EXERCISE PROMPT: Search the listing below for the string "down" and show each line that contains it.

LISTED ENTRIES:

•••

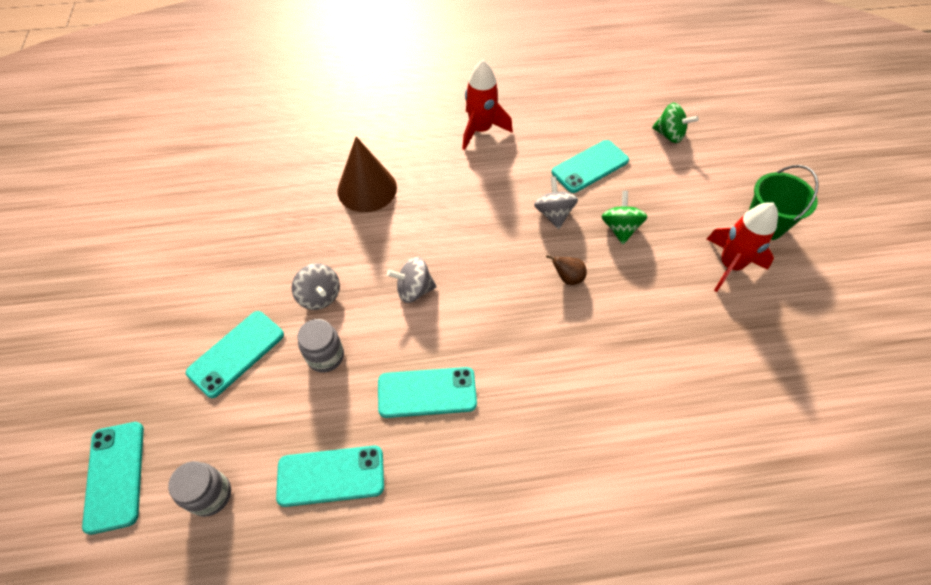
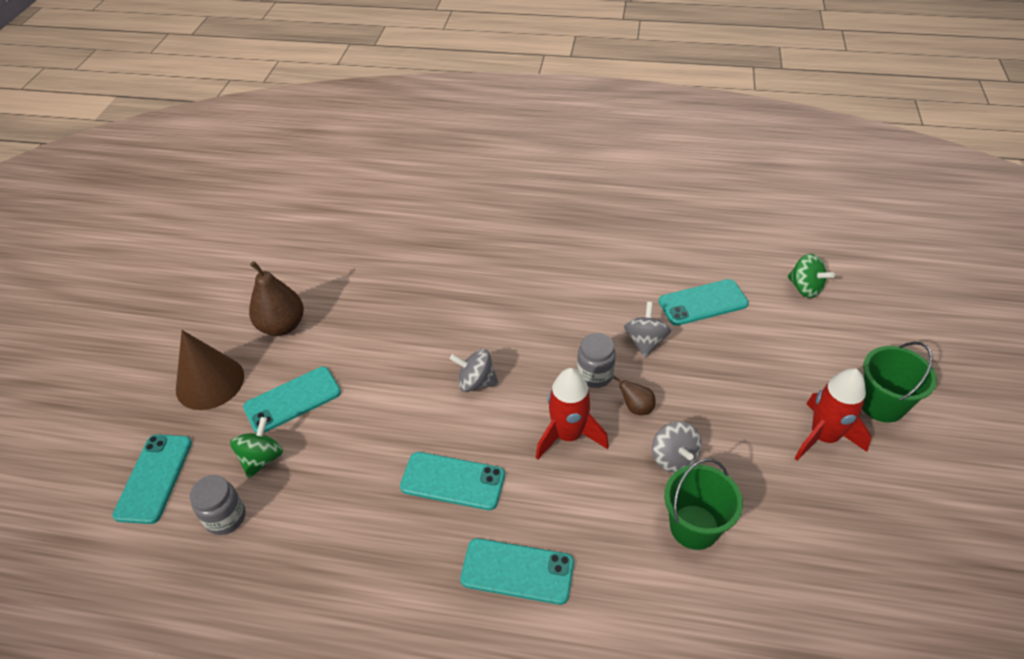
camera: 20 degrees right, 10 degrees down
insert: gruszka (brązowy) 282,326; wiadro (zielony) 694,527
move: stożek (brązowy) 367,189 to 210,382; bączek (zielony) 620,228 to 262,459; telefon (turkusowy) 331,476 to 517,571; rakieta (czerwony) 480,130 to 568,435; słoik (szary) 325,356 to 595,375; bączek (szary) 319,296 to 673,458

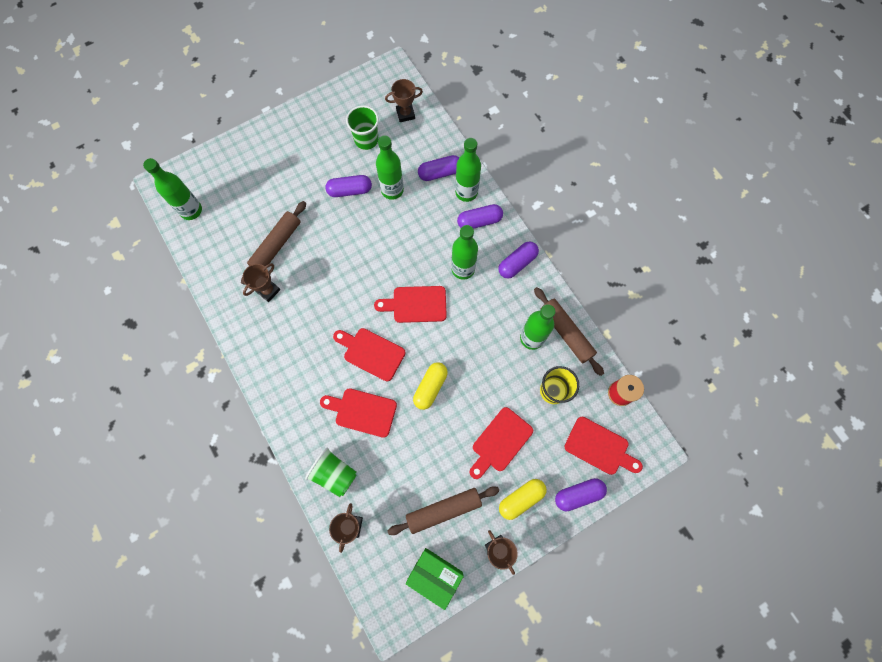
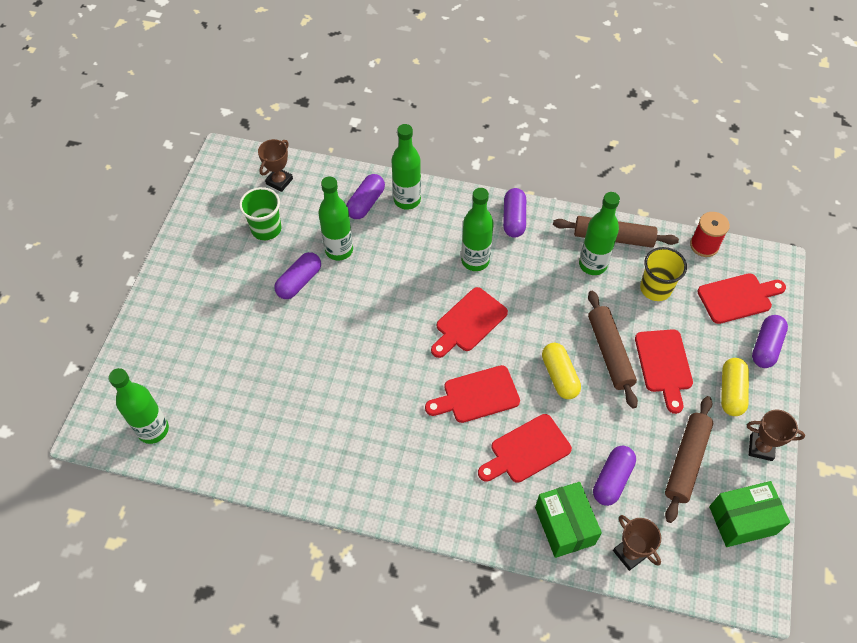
camera: 45 degrees left, 15 degrees down
delete: puchar (brązowy) 268,290
move: wałek do ciasta (brązowy) 276,245 to 609,352; kapsułka (fioletowy) 479,221 to 612,479
replace: szklanka (zielony) 334,473 to pudełko (zielony) 564,525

•••

SOLUTION BELOW:
camera: 20 degrees right, 10 degrees down
camera: 45 degrees left, 15 degrees down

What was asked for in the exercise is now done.